▶ **TASK INSTRUCTIONS**
Exactly the lines from the line that has "plant: (814, 921)" through the final line below are to be retyped, and the pictures are not.

───── DATA SECTION ─────

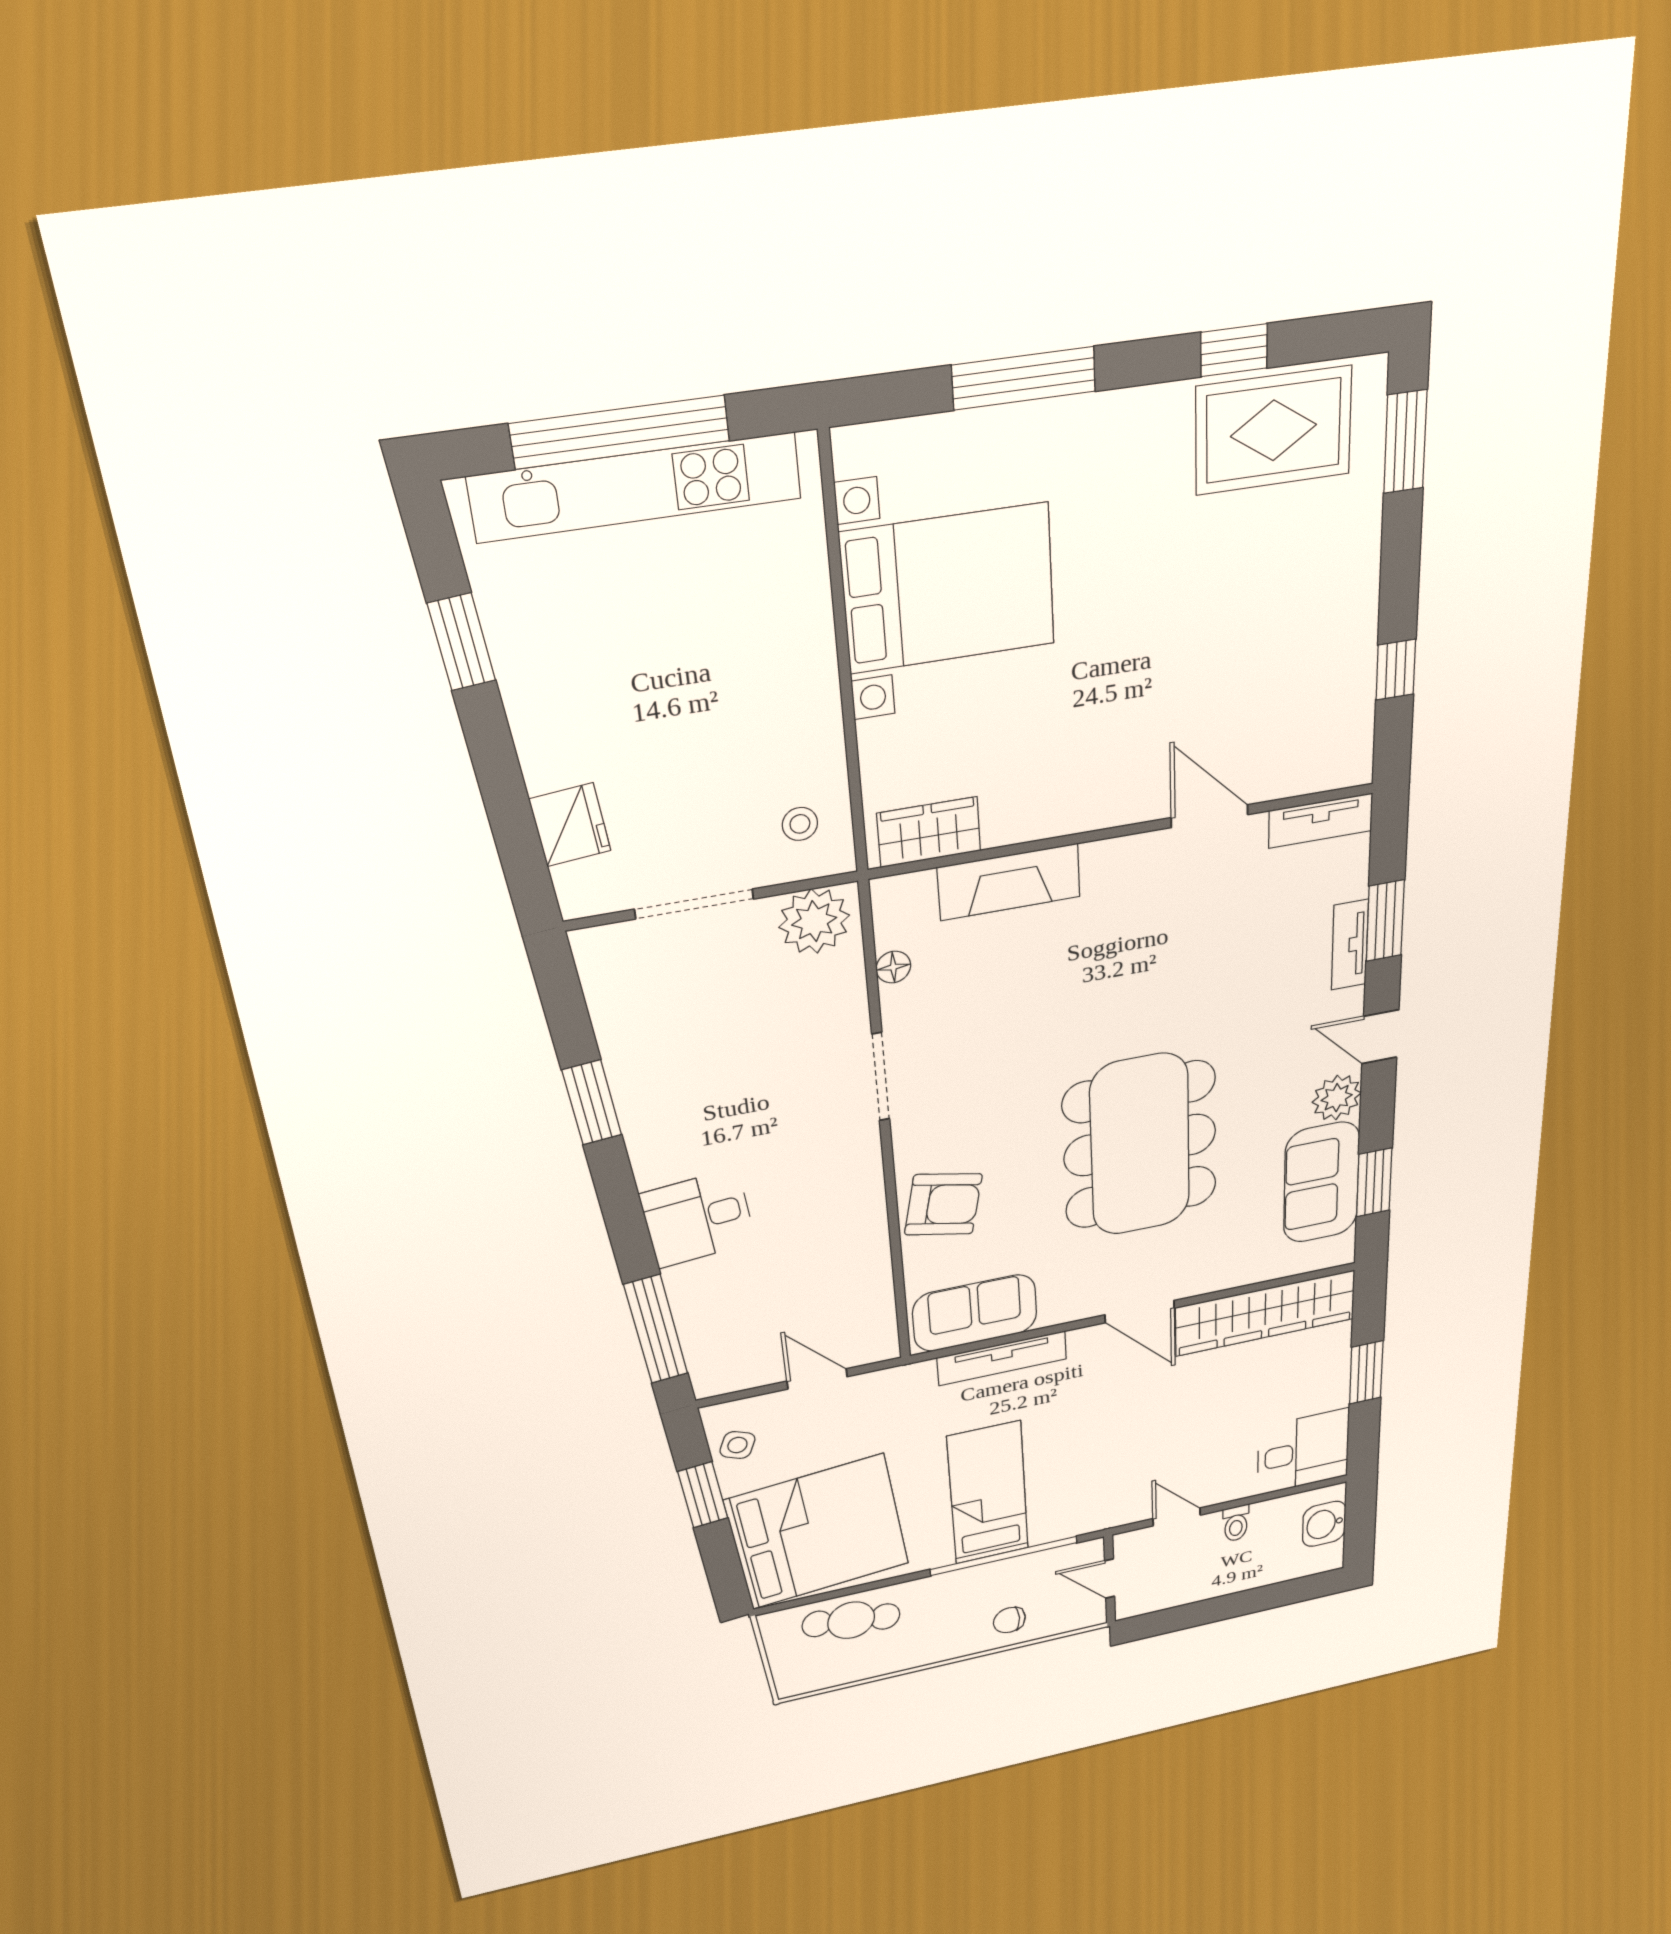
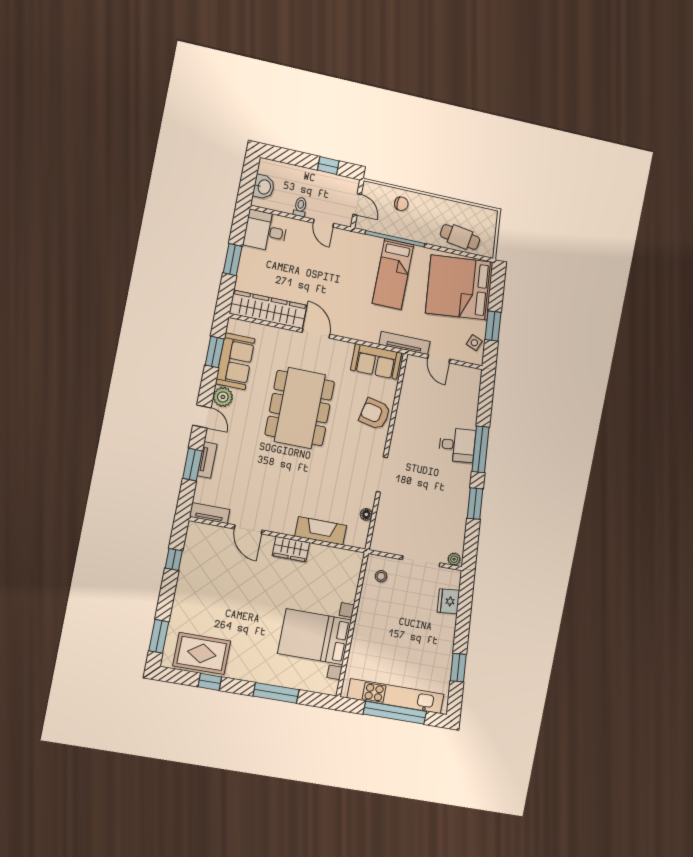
wardrobe: (929, 832) -> (291, 549), moved
plant: (814, 921) -> (454, 559), moved, width x0.53, depth x0.53
window: (656, 1329) -> (480, 449), moved
tv unit: (1002, 1358) -> (405, 343), moved
window: (1192, 1615) -> (328, 166), added

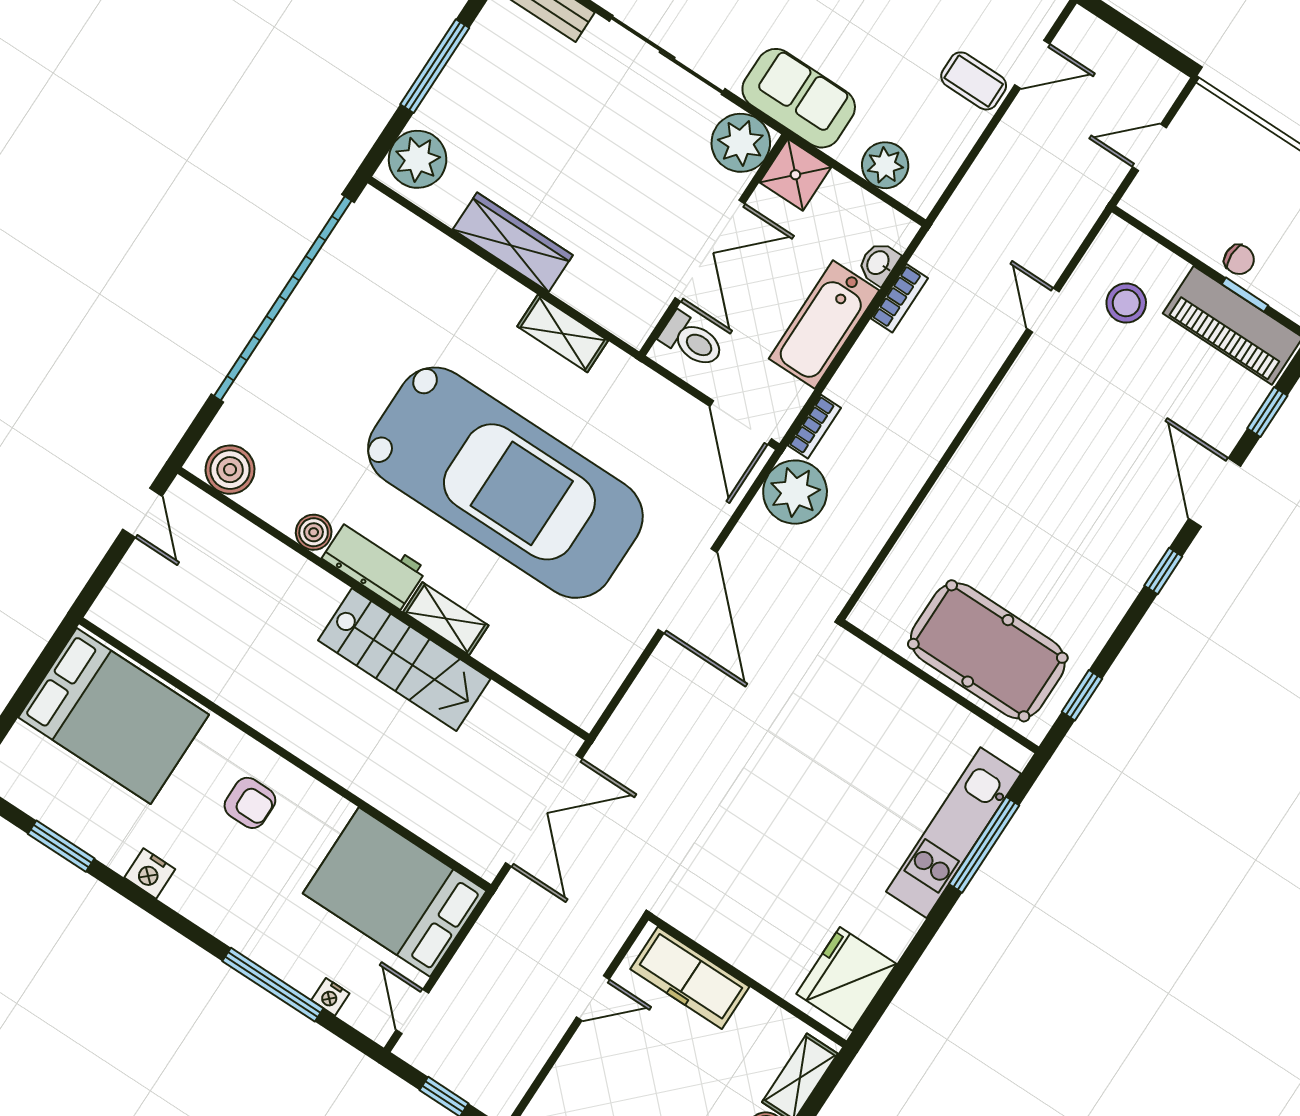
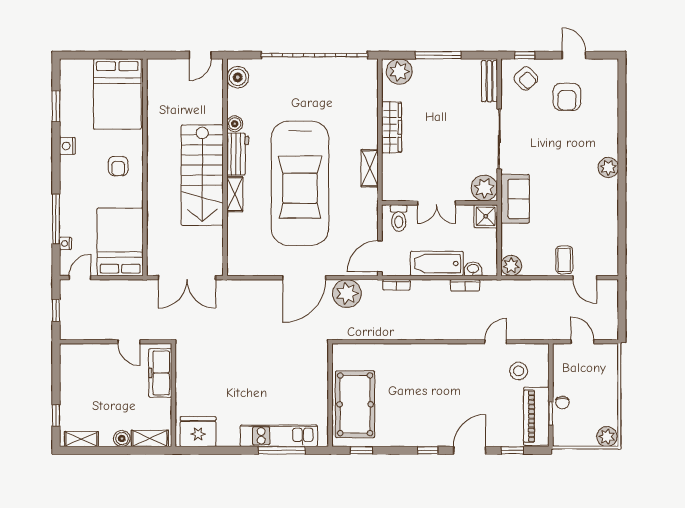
plant: (885, 165) -> (511, 266), moved
double door: (710, 251) -> (437, 203), width x0.73
plant: (795, 492) -> (347, 294), moved
stairs: (404, 660) -> (202, 175), width x1.36, depth x1.51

─────

▶ **EXERCISE SOLUTION**
plant: (814, 921) -> (454, 559), moved, width x0.53, depth x0.53
window: (656, 1329) -> (480, 449), moved
tv unit: (1002, 1358) -> (405, 343), moved
window: (1192, 1615) -> (328, 166), added

plant: (885, 165) -> (511, 266), moved
double door: (710, 251) -> (437, 203), width x0.73
plant: (795, 492) -> (347, 294), moved
stairs: (404, 660) -> (202, 175), width x1.36, depth x1.51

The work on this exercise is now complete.